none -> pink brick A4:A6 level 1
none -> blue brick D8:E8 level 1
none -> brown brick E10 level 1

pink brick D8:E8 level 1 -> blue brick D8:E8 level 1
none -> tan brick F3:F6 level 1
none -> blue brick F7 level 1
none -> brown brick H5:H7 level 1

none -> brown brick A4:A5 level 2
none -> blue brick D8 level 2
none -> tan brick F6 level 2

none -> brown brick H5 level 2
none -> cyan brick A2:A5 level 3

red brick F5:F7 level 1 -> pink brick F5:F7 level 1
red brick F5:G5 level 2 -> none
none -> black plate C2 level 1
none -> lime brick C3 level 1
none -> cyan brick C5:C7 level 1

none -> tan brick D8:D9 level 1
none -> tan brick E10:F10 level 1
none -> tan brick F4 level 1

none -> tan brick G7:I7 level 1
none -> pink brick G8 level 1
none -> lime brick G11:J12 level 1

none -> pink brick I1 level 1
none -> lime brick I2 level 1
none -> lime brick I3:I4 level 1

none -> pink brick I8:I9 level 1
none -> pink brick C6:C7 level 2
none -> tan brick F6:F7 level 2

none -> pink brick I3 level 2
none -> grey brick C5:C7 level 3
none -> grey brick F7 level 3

* _Instructions to follow_:
Of the lines above, output exactly those from the line bearing "none -> cyan brick C5:C7 level 1" through the line bearing "none -> pink brick I8:I9 level 1", inclusive.

* _Completed task_:
none -> cyan brick C5:C7 level 1

none -> tan brick D8:D9 level 1
none -> tan brick E10:F10 level 1
none -> tan brick F4 level 1

none -> tan brick G7:I7 level 1
none -> pink brick G8 level 1
none -> lime brick G11:J12 level 1

none -> pink brick I1 level 1
none -> lime brick I2 level 1
none -> lime brick I3:I4 level 1

none -> pink brick I8:I9 level 1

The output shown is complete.